Exercise brief:
Emit the line that holds "Can you find" and all lines following it through the end of the data, verbatim, and nothing else.

Records:

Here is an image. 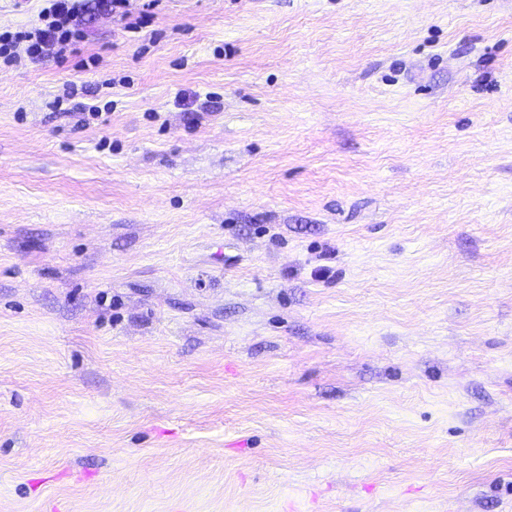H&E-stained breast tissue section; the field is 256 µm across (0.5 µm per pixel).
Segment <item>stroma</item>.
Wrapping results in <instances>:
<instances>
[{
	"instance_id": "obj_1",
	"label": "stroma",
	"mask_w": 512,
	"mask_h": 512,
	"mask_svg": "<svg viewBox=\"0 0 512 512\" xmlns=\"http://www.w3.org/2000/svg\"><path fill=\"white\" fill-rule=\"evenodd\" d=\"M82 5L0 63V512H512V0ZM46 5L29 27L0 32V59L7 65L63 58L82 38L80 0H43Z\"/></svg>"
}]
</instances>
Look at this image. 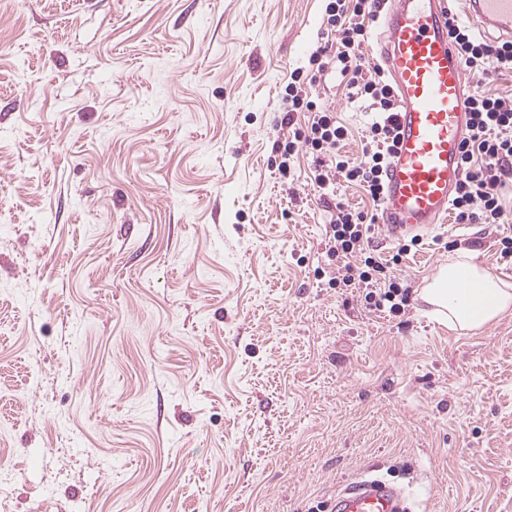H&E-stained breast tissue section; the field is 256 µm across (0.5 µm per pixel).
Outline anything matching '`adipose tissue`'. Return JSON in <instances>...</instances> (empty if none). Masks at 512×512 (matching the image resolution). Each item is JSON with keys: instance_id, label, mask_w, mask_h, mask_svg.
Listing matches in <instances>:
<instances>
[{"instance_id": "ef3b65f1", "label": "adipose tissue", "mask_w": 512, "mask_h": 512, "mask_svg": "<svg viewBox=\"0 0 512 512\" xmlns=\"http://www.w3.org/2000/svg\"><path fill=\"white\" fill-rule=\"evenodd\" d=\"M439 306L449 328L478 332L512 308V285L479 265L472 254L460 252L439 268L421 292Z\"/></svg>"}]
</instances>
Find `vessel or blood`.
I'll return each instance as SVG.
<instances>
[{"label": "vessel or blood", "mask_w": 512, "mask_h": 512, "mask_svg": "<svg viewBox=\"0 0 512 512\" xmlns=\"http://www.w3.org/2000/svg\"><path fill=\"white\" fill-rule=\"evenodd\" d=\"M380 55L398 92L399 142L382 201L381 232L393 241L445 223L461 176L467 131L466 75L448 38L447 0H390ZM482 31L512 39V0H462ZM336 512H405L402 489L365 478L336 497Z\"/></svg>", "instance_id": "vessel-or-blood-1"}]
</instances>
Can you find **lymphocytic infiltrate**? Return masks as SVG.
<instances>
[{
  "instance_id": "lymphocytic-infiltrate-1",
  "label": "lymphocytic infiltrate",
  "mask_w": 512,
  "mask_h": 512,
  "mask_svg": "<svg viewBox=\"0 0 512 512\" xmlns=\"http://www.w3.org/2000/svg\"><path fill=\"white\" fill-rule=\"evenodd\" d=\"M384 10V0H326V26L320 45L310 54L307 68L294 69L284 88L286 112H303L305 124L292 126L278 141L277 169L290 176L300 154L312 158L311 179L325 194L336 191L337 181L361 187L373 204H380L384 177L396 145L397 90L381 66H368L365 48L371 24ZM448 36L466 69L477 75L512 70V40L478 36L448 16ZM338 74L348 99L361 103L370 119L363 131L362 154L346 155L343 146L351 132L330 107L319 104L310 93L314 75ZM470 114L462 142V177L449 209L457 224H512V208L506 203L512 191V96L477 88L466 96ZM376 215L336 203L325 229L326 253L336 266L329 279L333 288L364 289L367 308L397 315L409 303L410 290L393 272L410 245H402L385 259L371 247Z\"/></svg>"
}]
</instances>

Finished exercise:
Can you find **lymphocytic infiltrate**? Return masks as SVG.
<instances>
[{
  "instance_id": "lymphocytic-infiltrate-1",
  "label": "lymphocytic infiltrate",
  "mask_w": 512,
  "mask_h": 512,
  "mask_svg": "<svg viewBox=\"0 0 512 512\" xmlns=\"http://www.w3.org/2000/svg\"><path fill=\"white\" fill-rule=\"evenodd\" d=\"M384 10V0H326V26L320 45L310 54L307 68L294 69L284 88L286 112H303L305 124L292 126L278 141L277 169L290 176L300 154L312 158L311 179L325 194L336 191L337 181L361 187L373 204H380L384 177L396 145L397 90L381 66H368L365 48L371 24ZM448 36L466 69L477 75L512 70V40L478 36L448 16ZM338 74L348 99L361 103L370 119L363 131L362 154L346 155L343 146L351 132L330 107L319 104L310 93L314 75ZM470 114L462 142V177L449 209L457 224H512V208L506 203L512 191V96L477 88L466 96ZM376 215L336 203L325 229L326 253L336 266L329 279L333 288L364 289L367 308L397 315L409 303L410 290L393 272L410 245H402L385 259L371 247Z\"/></svg>"
}]
</instances>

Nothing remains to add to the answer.